DIRECTIONS -
Reproduce each line of the following material exactly, omitting the images.

INPUT DATA -

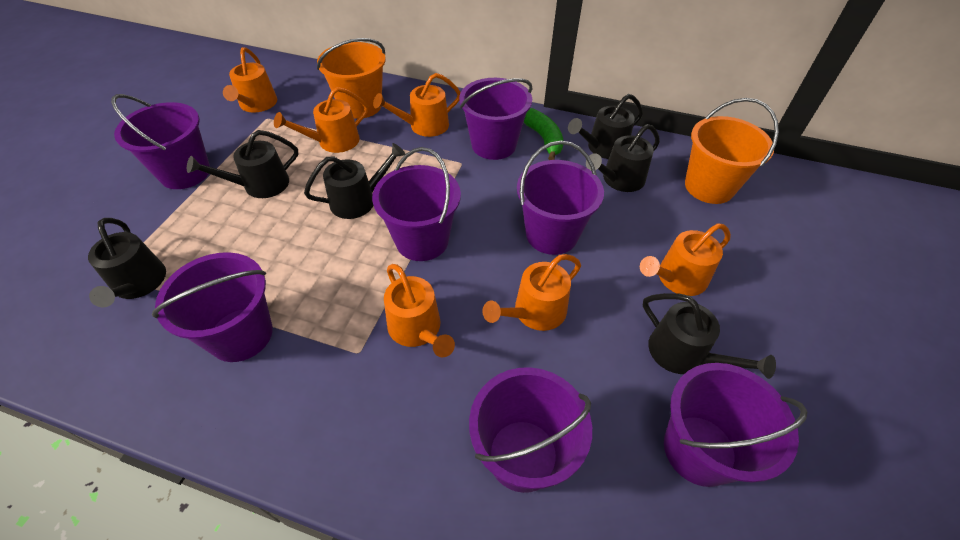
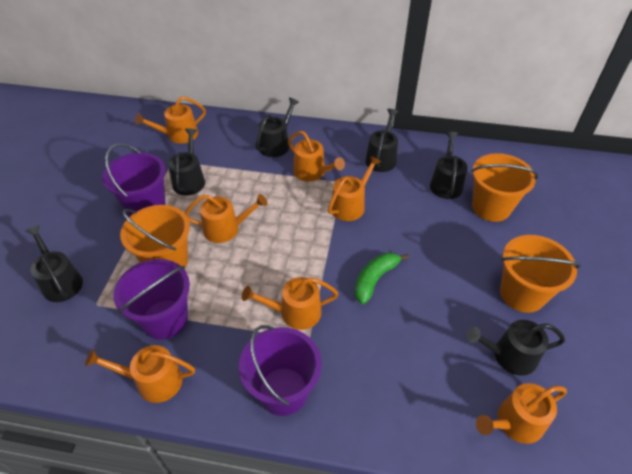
orange bucket: 2 -> 3
orange watering can: 6 -> 7
purple bucket: 7 -> 3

EXERCISE OUTPUT -
orange bucket: 2 -> 3
orange watering can: 6 -> 7
purple bucket: 7 -> 3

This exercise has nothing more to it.